Please write out only the lines running from the one with "SW3: switch (PWR_IN, VBUS)" through the last line of the listing, each exactly as given.

Data for review section start

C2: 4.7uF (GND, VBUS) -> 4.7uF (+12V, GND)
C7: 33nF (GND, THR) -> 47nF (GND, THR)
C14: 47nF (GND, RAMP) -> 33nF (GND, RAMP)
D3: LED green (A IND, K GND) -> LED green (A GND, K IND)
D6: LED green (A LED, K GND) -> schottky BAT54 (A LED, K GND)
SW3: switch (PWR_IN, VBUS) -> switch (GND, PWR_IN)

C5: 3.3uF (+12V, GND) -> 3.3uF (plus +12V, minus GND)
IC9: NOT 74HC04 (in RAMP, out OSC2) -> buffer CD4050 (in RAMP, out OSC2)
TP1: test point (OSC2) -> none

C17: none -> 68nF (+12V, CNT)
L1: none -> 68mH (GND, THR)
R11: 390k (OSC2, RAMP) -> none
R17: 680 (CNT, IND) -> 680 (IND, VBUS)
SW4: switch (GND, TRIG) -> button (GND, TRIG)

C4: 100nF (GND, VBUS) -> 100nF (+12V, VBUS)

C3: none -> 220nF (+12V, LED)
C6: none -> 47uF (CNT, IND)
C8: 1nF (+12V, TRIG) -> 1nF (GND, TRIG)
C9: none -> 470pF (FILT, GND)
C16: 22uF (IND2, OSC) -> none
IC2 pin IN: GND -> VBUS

Data for review section end

Result:
SW3: switch (PWR_IN, VBUS) -> switch (GND, PWR_IN)

C5: 3.3uF (+12V, GND) -> 3.3uF (plus +12V, minus GND)
IC9: NOT 74HC04 (in RAMP, out OSC2) -> buffer CD4050 (in RAMP, out OSC2)
TP1: test point (OSC2) -> none

C17: none -> 68nF (+12V, CNT)
L1: none -> 68mH (GND, THR)
R11: 390k (OSC2, RAMP) -> none
R17: 680 (CNT, IND) -> 680 (IND, VBUS)
SW4: switch (GND, TRIG) -> button (GND, TRIG)

C4: 100nF (GND, VBUS) -> 100nF (+12V, VBUS)

C3: none -> 220nF (+12V, LED)
C6: none -> 47uF (CNT, IND)
C8: 1nF (+12V, TRIG) -> 1nF (GND, TRIG)
C9: none -> 470pF (FILT, GND)
C16: 22uF (IND2, OSC) -> none
IC2 pin IN: GND -> VBUS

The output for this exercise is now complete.